## Task brief:
Only the lines from the one containing "op=removed; was=marteau [bleu];" through the one containing "op=moved; was=cône de chantier [rose];" should be printed, exactly as they appear below, with both ends included.

Scene difference descriptions:
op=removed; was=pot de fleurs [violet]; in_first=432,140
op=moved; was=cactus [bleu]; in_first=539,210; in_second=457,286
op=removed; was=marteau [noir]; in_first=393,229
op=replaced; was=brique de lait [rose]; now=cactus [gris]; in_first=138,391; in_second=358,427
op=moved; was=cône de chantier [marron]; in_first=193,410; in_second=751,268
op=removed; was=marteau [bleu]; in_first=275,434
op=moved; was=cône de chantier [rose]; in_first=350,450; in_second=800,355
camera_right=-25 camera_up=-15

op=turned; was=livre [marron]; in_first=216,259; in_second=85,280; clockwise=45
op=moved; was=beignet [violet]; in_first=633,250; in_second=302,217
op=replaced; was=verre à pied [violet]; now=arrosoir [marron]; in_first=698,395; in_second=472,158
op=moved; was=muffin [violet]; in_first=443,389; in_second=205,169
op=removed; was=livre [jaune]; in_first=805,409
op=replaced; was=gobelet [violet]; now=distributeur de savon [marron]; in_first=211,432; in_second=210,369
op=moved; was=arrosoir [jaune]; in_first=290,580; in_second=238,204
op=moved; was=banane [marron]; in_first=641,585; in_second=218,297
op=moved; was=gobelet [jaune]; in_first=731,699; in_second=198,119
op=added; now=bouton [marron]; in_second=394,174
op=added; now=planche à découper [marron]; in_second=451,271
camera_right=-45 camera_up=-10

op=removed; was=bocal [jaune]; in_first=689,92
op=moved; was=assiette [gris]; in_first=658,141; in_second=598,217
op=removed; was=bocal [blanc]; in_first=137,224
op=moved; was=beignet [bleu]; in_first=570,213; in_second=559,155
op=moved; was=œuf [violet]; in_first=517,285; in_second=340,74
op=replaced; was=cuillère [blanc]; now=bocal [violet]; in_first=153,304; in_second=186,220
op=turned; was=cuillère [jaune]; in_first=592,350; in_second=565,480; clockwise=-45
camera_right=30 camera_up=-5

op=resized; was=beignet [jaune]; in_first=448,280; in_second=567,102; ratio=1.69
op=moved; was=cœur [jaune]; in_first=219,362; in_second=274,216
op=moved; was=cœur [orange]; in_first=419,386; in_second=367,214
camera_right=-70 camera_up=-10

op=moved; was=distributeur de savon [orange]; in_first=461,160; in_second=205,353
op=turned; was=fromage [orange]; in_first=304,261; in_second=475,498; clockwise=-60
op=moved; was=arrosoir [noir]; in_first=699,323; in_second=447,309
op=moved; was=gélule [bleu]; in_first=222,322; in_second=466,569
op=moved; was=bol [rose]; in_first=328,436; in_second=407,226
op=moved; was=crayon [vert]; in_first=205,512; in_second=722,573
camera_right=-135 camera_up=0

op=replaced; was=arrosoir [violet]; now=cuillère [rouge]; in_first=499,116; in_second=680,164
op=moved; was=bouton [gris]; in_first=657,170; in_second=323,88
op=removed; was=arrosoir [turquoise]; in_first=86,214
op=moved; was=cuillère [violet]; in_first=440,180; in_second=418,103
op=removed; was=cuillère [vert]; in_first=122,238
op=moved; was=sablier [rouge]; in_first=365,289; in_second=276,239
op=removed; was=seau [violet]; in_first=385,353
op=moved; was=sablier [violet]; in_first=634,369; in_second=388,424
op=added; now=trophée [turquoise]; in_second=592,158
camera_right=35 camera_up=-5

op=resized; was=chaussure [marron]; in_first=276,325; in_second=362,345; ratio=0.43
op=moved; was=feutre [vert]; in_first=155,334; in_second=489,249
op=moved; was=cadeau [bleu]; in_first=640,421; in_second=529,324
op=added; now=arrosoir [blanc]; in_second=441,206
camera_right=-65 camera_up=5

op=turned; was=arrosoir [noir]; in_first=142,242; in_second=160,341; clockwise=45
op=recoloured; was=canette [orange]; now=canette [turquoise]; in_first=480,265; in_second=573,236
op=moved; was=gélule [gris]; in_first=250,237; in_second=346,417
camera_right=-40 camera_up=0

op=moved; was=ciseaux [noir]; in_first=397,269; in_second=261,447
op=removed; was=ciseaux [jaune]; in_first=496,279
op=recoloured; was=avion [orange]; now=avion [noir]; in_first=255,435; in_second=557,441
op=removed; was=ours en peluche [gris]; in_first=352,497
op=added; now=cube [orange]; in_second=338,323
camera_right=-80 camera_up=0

## Your response:
op=removed; was=marteau [bleu]; in_first=275,434
op=moved; was=cône de chantier [rose]; in_first=350,450; in_second=800,355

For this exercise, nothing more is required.